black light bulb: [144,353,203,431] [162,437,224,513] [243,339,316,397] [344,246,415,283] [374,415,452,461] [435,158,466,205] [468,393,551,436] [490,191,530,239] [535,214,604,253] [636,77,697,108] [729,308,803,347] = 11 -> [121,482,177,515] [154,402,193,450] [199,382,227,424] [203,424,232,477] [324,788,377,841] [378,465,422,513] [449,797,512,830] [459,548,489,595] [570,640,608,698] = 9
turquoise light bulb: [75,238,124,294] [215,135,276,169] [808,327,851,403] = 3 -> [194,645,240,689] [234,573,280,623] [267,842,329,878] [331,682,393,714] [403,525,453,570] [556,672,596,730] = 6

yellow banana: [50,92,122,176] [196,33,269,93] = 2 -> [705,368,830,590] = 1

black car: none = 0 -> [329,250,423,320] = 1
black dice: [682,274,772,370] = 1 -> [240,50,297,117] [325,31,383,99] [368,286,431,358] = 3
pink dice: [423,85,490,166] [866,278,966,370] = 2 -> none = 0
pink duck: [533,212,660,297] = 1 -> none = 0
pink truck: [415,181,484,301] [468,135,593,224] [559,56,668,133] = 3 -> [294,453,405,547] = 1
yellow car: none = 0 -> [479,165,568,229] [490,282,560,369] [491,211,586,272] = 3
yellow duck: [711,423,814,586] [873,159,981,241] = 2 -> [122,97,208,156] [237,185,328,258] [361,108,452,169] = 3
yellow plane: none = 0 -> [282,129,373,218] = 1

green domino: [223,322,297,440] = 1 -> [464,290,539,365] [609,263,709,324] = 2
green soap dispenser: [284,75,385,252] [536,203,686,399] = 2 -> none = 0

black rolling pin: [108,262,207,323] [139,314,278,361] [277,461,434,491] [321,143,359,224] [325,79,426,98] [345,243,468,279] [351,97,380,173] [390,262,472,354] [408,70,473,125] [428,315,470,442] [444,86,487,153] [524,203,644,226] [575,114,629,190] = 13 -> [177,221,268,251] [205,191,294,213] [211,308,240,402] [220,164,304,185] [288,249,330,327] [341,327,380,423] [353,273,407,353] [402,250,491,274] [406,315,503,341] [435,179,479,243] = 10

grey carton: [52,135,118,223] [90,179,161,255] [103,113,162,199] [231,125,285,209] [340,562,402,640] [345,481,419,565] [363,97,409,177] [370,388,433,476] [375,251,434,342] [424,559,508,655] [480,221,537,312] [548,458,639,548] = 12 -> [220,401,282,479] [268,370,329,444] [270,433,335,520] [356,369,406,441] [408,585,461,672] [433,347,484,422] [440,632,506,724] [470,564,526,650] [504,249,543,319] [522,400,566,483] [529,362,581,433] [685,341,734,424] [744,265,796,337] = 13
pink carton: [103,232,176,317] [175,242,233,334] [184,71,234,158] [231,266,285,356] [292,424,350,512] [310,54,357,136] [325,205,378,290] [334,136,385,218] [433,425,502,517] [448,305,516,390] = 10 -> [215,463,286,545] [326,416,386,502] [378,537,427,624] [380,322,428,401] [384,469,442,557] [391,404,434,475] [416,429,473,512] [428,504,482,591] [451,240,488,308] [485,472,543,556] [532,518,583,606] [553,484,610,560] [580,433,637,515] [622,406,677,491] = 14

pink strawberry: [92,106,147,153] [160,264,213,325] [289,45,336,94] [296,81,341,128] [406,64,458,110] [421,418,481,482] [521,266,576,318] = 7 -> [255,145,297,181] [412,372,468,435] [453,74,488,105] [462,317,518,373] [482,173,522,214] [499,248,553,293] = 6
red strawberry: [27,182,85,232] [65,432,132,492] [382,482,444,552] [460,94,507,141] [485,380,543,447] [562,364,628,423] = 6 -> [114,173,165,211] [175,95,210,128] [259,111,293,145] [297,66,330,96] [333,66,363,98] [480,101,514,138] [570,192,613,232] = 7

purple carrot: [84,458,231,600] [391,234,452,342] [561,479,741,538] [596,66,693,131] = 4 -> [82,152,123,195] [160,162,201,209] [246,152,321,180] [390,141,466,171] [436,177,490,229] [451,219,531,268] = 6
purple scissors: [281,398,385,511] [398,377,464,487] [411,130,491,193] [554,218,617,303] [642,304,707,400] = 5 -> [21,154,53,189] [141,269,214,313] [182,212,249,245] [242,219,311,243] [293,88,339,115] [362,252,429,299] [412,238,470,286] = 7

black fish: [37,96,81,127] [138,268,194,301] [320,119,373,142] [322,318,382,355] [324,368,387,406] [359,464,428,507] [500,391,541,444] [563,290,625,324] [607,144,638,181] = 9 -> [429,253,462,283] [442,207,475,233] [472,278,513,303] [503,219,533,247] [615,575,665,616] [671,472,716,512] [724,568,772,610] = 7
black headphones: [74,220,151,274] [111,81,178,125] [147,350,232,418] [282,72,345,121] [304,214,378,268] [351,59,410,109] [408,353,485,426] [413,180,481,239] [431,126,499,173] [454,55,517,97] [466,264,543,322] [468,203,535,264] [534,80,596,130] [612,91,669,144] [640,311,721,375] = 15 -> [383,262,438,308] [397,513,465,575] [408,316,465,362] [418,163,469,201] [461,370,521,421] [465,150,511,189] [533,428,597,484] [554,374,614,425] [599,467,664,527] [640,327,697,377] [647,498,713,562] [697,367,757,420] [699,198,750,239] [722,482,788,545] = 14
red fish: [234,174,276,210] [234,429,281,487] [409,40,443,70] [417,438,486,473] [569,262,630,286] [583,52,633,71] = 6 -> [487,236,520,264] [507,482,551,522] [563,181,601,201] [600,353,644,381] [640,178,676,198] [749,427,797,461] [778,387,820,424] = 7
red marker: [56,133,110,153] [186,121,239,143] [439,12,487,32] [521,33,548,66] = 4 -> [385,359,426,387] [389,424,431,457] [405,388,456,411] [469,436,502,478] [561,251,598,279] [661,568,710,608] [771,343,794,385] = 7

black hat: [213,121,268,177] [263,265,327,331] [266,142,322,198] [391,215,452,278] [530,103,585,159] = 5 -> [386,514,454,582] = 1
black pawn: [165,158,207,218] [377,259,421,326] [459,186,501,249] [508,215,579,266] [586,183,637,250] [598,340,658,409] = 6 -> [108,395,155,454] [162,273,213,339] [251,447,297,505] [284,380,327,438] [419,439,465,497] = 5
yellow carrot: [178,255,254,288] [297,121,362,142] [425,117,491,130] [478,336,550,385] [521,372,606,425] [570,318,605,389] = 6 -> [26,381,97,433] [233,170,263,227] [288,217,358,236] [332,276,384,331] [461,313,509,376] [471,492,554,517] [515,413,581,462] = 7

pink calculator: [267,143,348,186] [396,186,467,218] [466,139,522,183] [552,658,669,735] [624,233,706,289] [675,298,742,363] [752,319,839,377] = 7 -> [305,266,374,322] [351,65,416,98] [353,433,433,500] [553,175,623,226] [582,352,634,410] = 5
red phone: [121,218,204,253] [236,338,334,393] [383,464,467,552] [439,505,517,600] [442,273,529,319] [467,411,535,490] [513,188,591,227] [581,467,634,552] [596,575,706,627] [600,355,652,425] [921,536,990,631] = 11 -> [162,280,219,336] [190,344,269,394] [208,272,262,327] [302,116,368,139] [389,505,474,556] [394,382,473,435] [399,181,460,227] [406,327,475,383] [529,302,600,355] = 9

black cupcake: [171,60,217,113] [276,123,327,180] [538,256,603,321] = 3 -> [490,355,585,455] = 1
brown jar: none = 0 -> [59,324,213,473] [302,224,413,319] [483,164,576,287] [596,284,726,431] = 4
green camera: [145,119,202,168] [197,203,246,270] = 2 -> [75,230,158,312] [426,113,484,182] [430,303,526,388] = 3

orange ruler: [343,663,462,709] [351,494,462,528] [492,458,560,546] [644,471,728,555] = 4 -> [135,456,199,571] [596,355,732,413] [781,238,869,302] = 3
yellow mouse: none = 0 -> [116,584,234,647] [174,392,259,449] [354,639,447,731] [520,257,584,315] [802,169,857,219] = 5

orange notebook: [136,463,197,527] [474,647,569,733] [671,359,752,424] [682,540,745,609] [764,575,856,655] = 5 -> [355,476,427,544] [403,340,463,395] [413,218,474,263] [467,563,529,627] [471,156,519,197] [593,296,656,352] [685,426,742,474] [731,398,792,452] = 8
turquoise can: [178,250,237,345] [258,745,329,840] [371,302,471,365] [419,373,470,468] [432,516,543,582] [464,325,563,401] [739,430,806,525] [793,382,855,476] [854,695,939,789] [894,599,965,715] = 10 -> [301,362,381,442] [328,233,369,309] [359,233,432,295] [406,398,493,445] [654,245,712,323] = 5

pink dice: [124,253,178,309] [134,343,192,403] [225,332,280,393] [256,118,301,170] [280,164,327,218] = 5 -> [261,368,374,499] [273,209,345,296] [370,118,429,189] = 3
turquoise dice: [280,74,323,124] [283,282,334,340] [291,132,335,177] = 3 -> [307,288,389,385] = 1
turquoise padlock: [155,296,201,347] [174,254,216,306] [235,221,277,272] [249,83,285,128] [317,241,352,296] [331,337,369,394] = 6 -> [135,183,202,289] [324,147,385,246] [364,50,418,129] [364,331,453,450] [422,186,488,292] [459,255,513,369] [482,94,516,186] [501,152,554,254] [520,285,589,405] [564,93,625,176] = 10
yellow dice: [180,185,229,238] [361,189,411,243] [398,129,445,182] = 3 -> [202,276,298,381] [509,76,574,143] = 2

Written task
Show, from the records above, every line that includes "none".

Output of the exercise
black car: none = 0 -> [329,250,423,320] = 1
pink dice: [423,85,490,166] [866,278,966,370] = 2 -> none = 0
pink duck: [533,212,660,297] = 1 -> none = 0
yellow car: none = 0 -> [479,165,568,229] [490,282,560,369] [491,211,586,272] = 3
yellow plane: none = 0 -> [282,129,373,218] = 1
green soap dispenser: [284,75,385,252] [536,203,686,399] = 2 -> none = 0
brown jar: none = 0 -> [59,324,213,473] [302,224,413,319] [483,164,576,287] [596,284,726,431] = 4
yellow mouse: none = 0 -> [116,584,234,647] [174,392,259,449] [354,639,447,731] [520,257,584,315] [802,169,857,219] = 5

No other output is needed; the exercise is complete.